/---

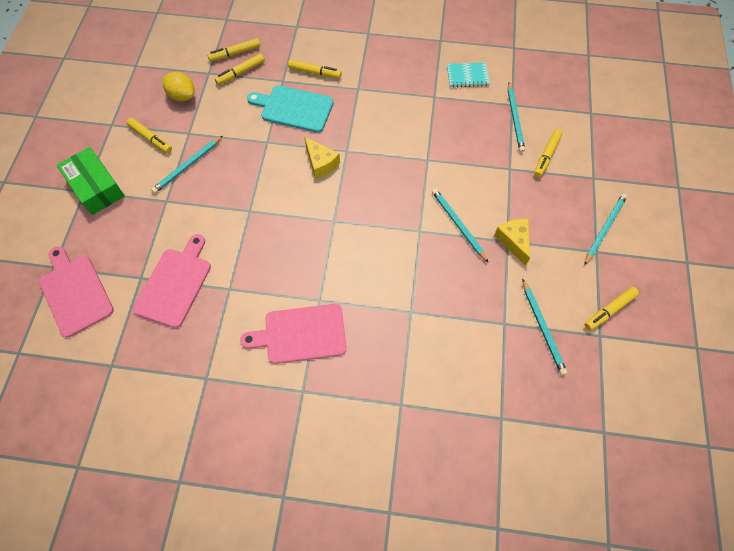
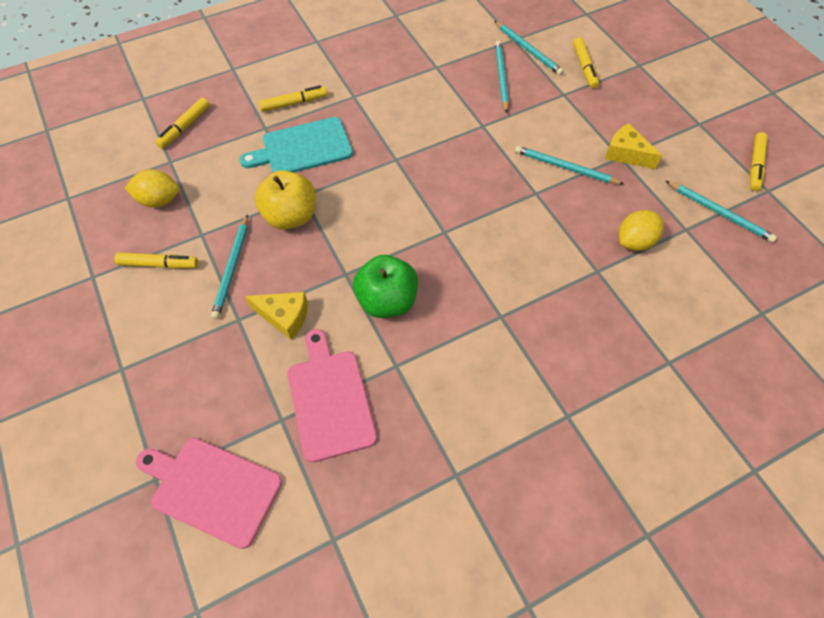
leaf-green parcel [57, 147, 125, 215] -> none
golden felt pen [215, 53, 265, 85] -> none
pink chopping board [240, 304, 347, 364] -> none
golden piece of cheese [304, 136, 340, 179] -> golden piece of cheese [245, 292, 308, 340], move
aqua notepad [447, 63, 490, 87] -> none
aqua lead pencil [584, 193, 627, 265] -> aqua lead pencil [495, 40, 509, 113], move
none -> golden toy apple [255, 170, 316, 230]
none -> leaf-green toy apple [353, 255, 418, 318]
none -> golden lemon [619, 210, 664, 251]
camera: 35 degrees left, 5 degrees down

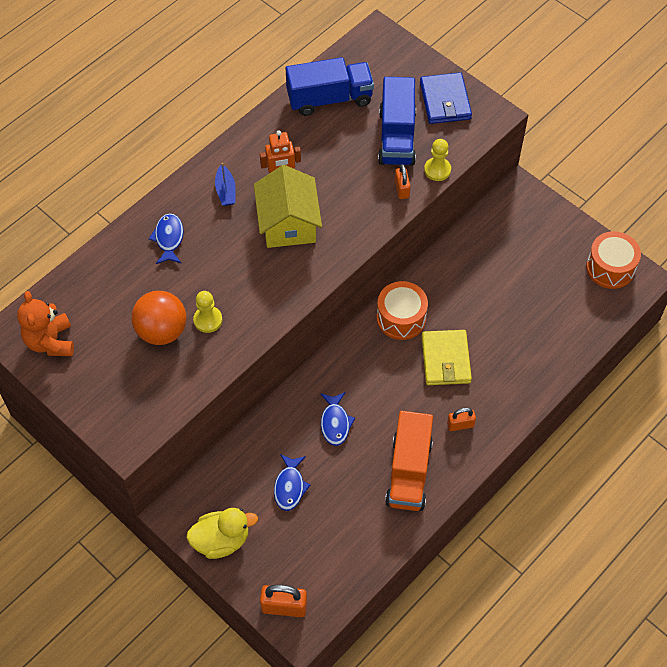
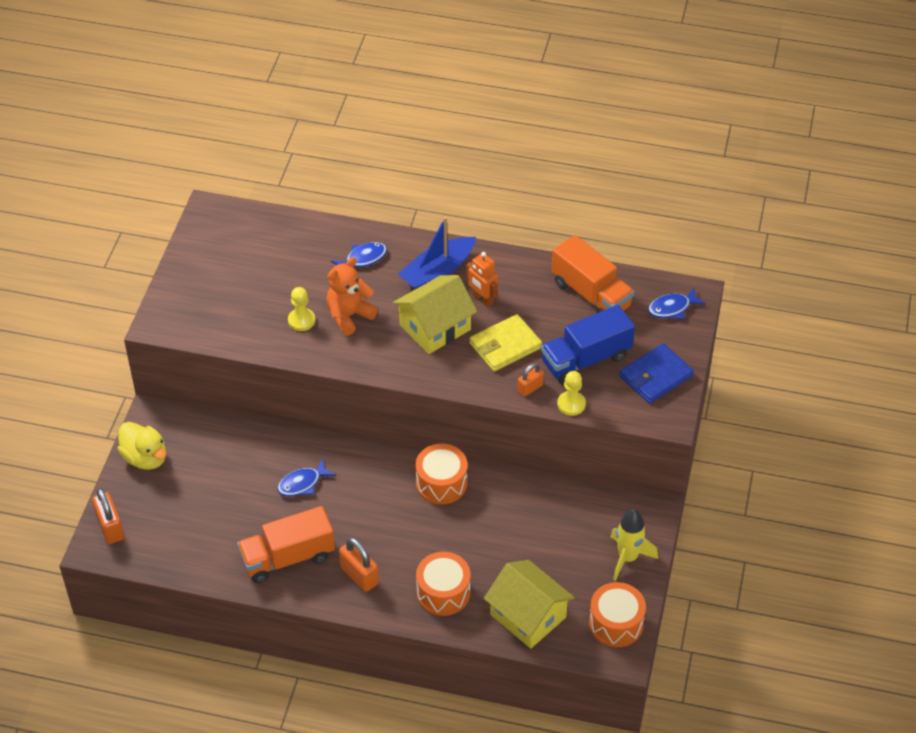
bright orange teddy [17, 291, 74, 356] -> bright orange teddy [326, 257, 378, 336], move
bright orange sphere [132, 291, 186, 345] -> none
royal blue boat [215, 163, 236, 206] -> royal blue boat [398, 217, 476, 289], x1.87
royal blue fish figure [274, 454, 310, 511] -> royal blue fish figure [648, 287, 706, 319], move
royal blue truck [286, 57, 374, 116] -> bright orange truck [551, 235, 634, 313]
golden card wallet [422, 330, 472, 385] -> golden card wallet [469, 314, 542, 372], move
bright orange small lock [447, 408, 476, 431] -> bright orange small lock [339, 537, 379, 592], x1.58
none -> bright orange drum [416, 552, 471, 616]
none -> golden house [484, 560, 575, 649]
none -> golden spaceship [610, 509, 658, 581]
camera: 60 degrees right, 10 degrees down

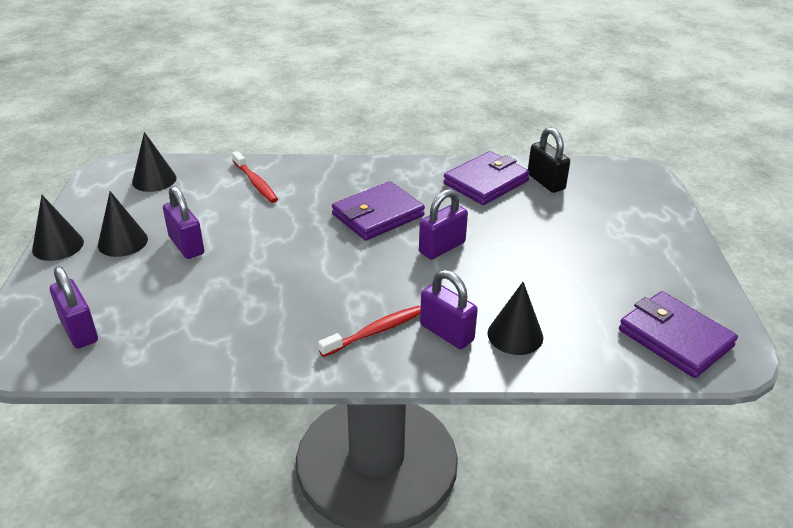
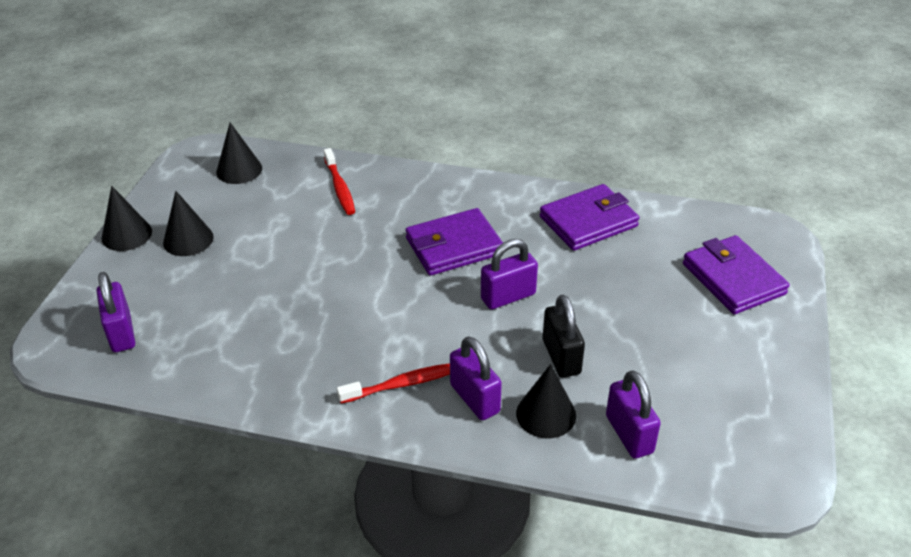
violet small lock [163, 186, 204, 259] -> violet small lock [606, 370, 661, 459], move
black small lock [528, 127, 570, 193] -> black small lock [543, 295, 585, 378], move
violet card wallet [619, 291, 738, 378] -> violet card wallet [683, 235, 790, 314], move
camera: 15 degrees right, 5 degrees up

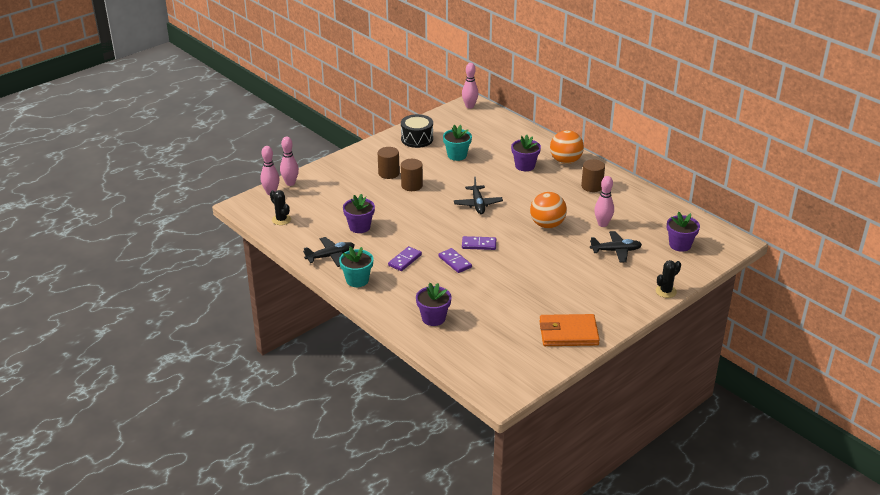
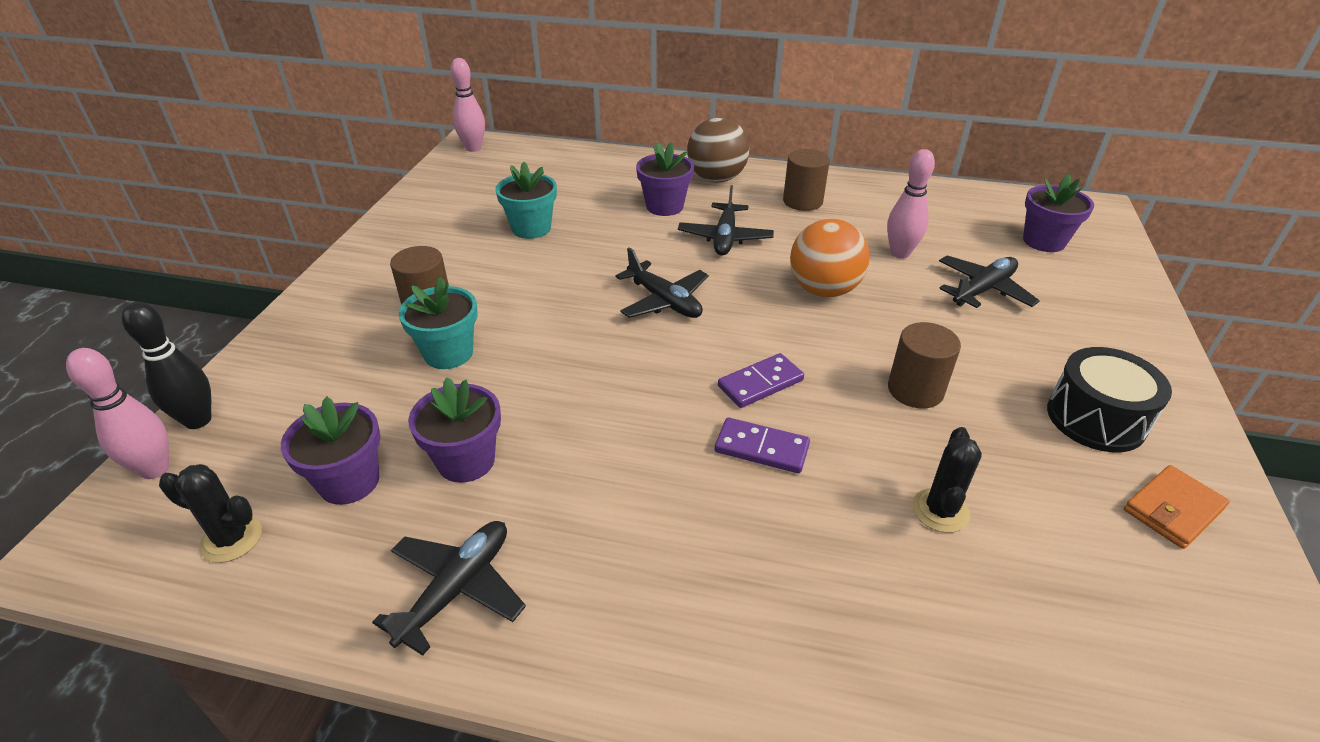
pink tenpin [280, 136, 299, 186] -> black tenpin [122, 302, 211, 429]
aqua potted plant [339, 247, 374, 287] -> aqua potted plant [398, 276, 478, 369], move
violet domino piece [388, 246, 422, 271] -> none
black drum [401, 114, 433, 148] -> black drum [1047, 347, 1172, 452], move
dark brown solid cylinder [401, 159, 423, 191] -> dark brown solid cylinder [888, 322, 961, 408], move
violet potted plant [416, 283, 451, 326] -> violet potted plant [281, 397, 381, 505], move
bright orange card wallet [540, 314, 600, 346] -> bright orange card wallet [1124, 465, 1230, 549], x0.60
bright orange sphere [550, 130, 584, 164] -> dark brown sphere [687, 118, 750, 182]
black prickly plant [656, 260, 681, 298] -> black prickly plant [912, 427, 982, 533], move
none -> black plane [678, 185, 774, 256]
camera: 35 degrees left, 5 degrees up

\---

◆ **Exercise objective**
Range to copy from the records above: the line containing "royal blue fish figure [274, 454, 310, 511]" to the line containing "black prickly plant [656, 260, 681, 298]", both included. Output those lines exactly and only those, skipping pictures.

◆ **Answer to this exercise**
royal blue fish figure [274, 454, 310, 511] -> royal blue fish figure [648, 287, 706, 319], move
royal blue truck [286, 57, 374, 116] -> bright orange truck [551, 235, 634, 313]
golden card wallet [422, 330, 472, 385] -> golden card wallet [469, 314, 542, 372], move
bright orange small lock [447, 408, 476, 431] -> bright orange small lock [339, 537, 379, 592], x1.58
none -> bright orange drum [416, 552, 471, 616]
none -> golden house [484, 560, 575, 649]
none -> golden spaceship [610, 509, 658, 581]
camera: 60 degrees right, 10 degrees down

violet small lock [163, 186, 204, 259] -> violet small lock [606, 370, 661, 459], move
black small lock [528, 127, 570, 193] -> black small lock [543, 295, 585, 378], move
violet card wallet [619, 291, 738, 378] -> violet card wallet [683, 235, 790, 314], move
camera: 15 degrees right, 5 degrees up

pink tenpin [280, 136, 299, 186] -> black tenpin [122, 302, 211, 429]
aqua potted plant [339, 247, 374, 287] -> aqua potted plant [398, 276, 478, 369], move
violet domino piece [388, 246, 422, 271] -> none
black drum [401, 114, 433, 148] -> black drum [1047, 347, 1172, 452], move
dark brown solid cylinder [401, 159, 423, 191] -> dark brown solid cylinder [888, 322, 961, 408], move
violet potted plant [416, 283, 451, 326] -> violet potted plant [281, 397, 381, 505], move
bright orange card wallet [540, 314, 600, 346] -> bright orange card wallet [1124, 465, 1230, 549], x0.60
bright orange sphere [550, 130, 584, 164] -> dark brown sphere [687, 118, 750, 182]
black prickly plant [656, 260, 681, 298] -> black prickly plant [912, 427, 982, 533], move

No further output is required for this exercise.